§ **Your assignment**
Please give the entries below again exactly, omitting every picture.

Before-and-after change data:
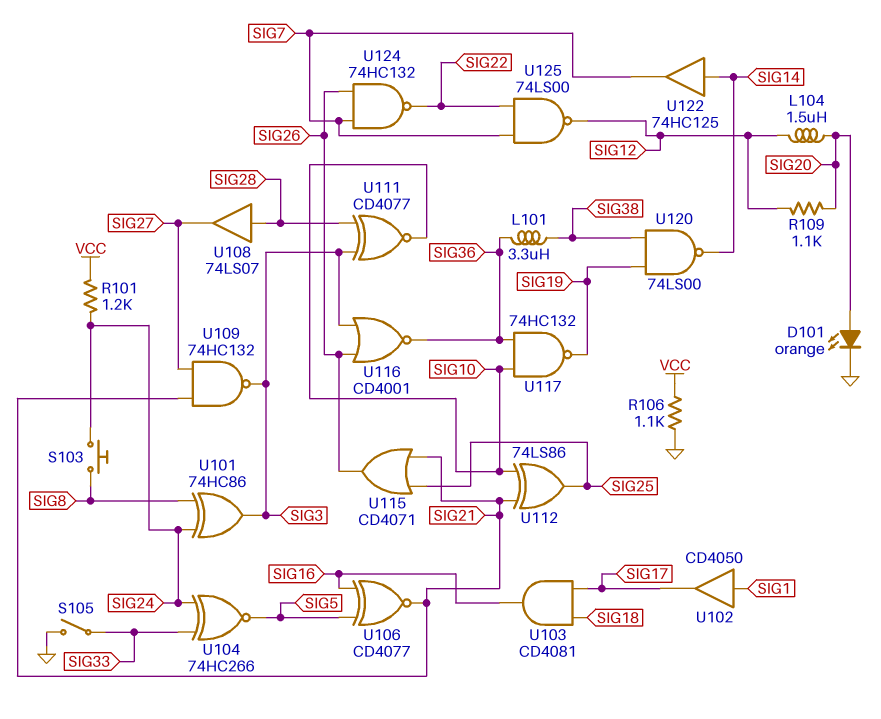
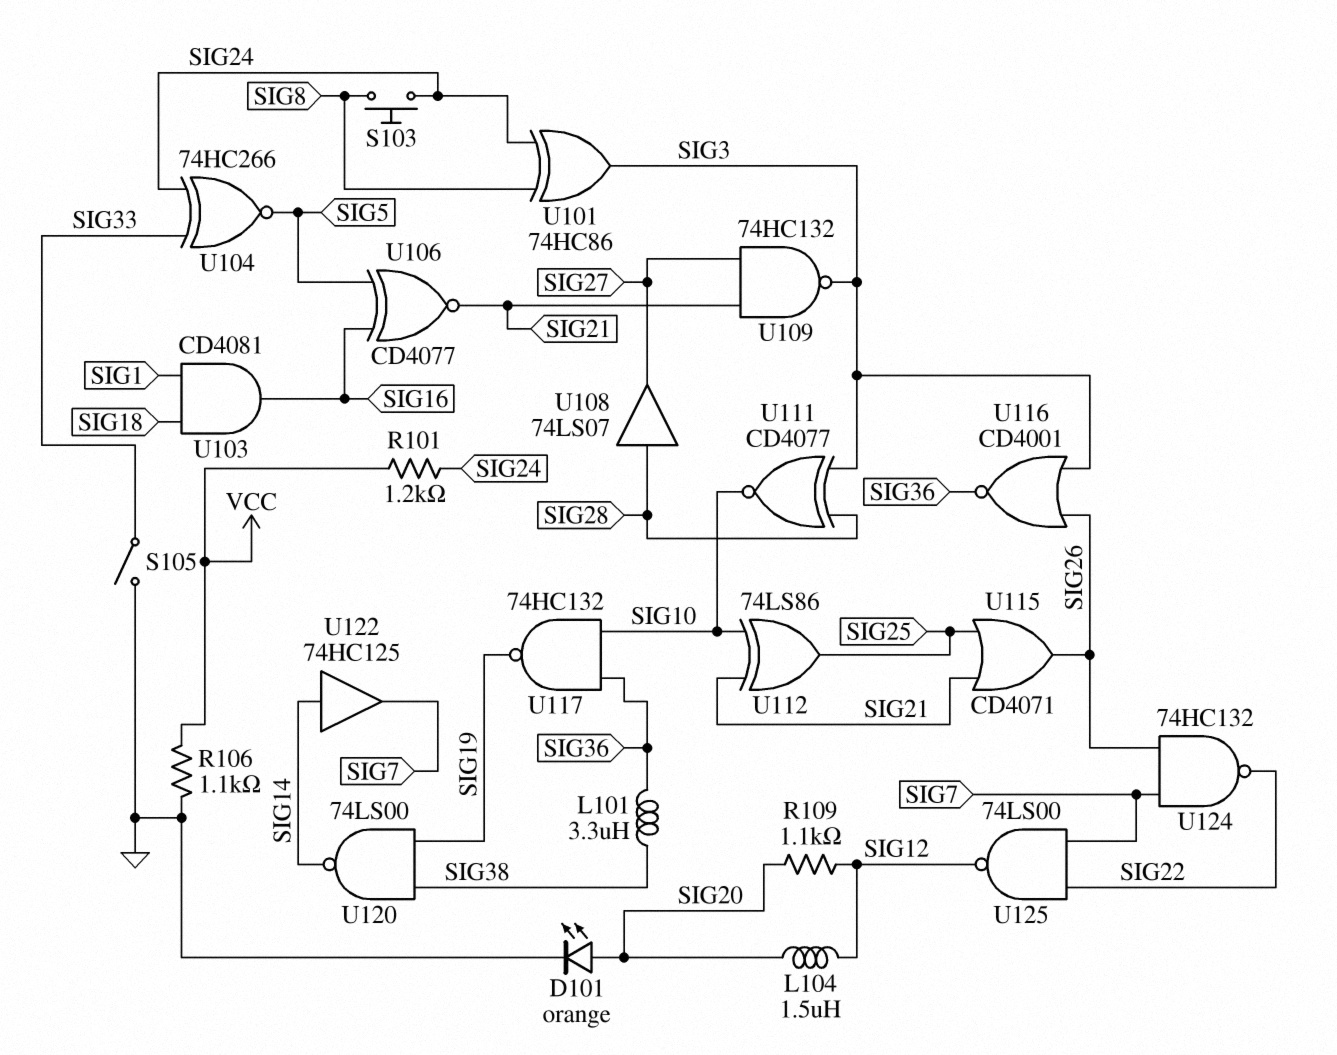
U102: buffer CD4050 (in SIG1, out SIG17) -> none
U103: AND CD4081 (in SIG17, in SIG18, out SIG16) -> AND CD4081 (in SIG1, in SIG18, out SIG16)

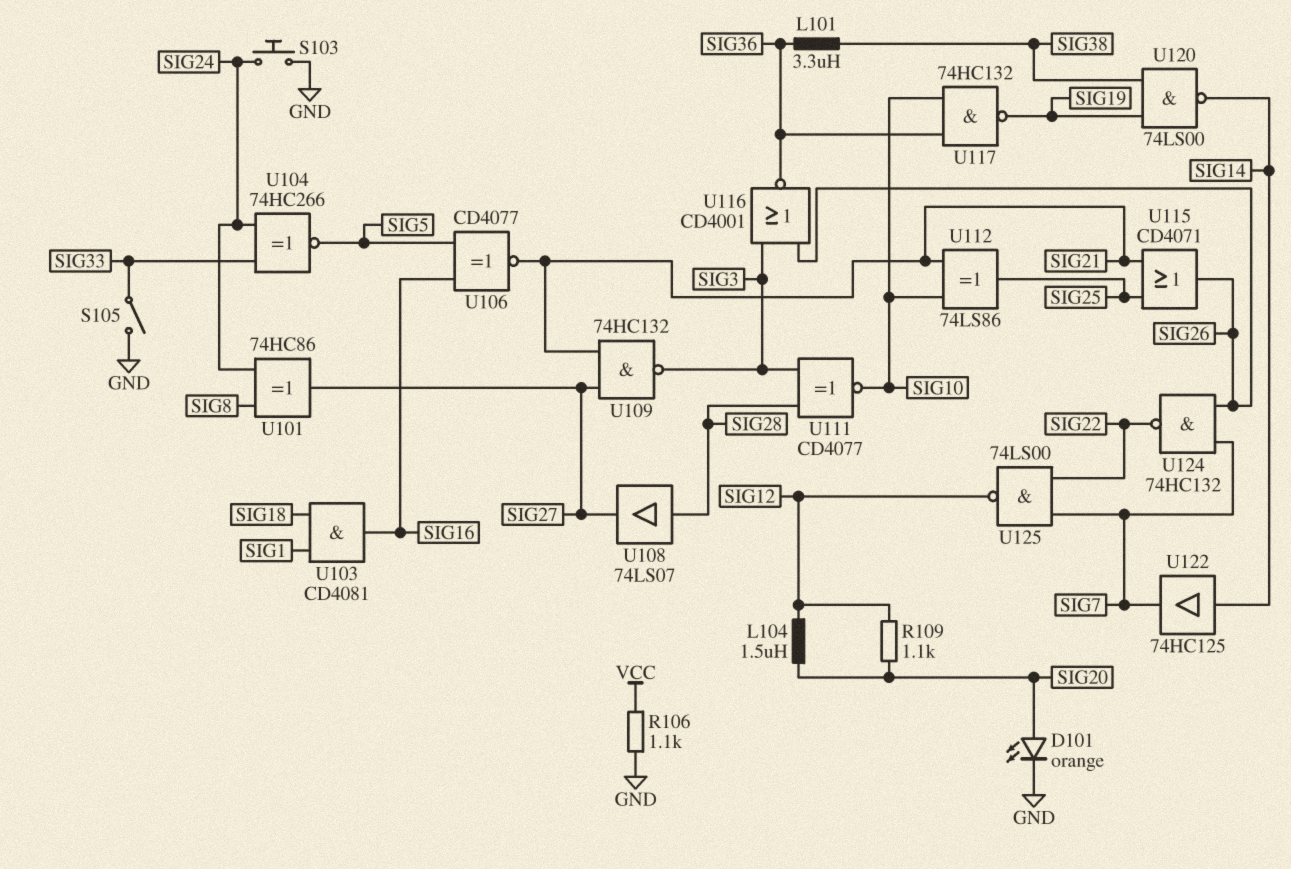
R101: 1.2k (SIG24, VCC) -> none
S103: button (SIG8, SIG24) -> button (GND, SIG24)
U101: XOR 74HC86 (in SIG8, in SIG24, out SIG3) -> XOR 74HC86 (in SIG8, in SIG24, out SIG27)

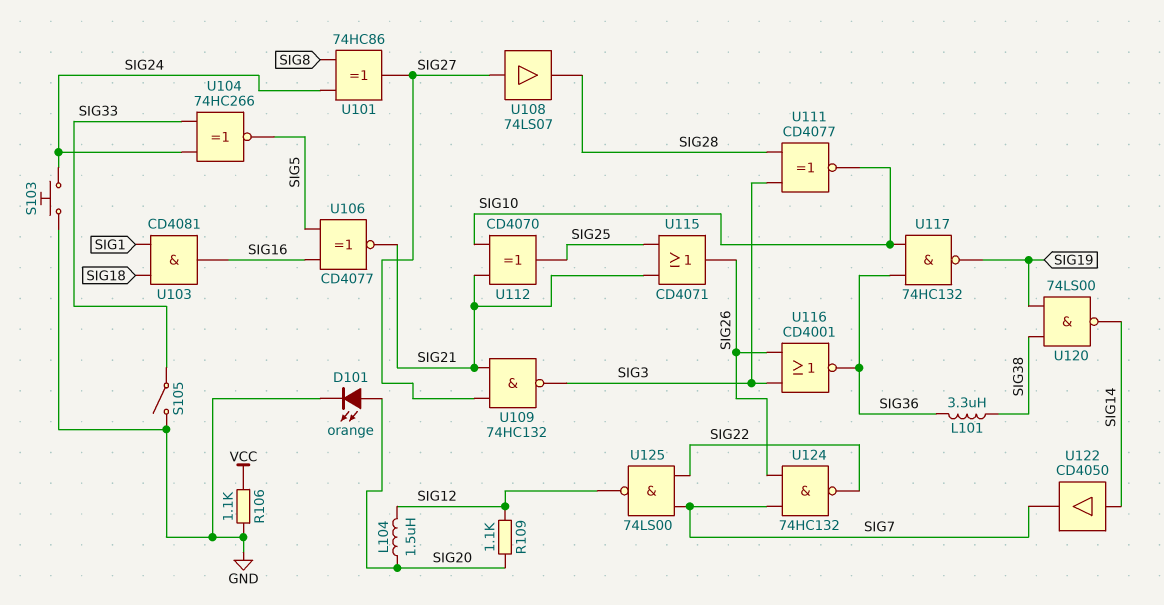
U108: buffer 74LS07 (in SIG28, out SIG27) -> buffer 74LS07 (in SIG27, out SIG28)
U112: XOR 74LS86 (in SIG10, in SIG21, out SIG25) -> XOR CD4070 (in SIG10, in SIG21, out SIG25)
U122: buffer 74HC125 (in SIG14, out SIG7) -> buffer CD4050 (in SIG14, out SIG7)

§ **Answer space**
U102: buffer CD4050 (in SIG1, out SIG17) -> none
U103: AND CD4081 (in SIG17, in SIG18, out SIG16) -> AND CD4081 (in SIG1, in SIG18, out SIG16)

R101: 1.2k (SIG24, VCC) -> none
S103: button (SIG8, SIG24) -> button (GND, SIG24)
U101: XOR 74HC86 (in SIG8, in SIG24, out SIG3) -> XOR 74HC86 (in SIG8, in SIG24, out SIG27)

U108: buffer 74LS07 (in SIG28, out SIG27) -> buffer 74LS07 (in SIG27, out SIG28)
U112: XOR 74LS86 (in SIG10, in SIG21, out SIG25) -> XOR CD4070 (in SIG10, in SIG21, out SIG25)
U122: buffer 74HC125 (in SIG14, out SIG7) -> buffer CD4050 (in SIG14, out SIG7)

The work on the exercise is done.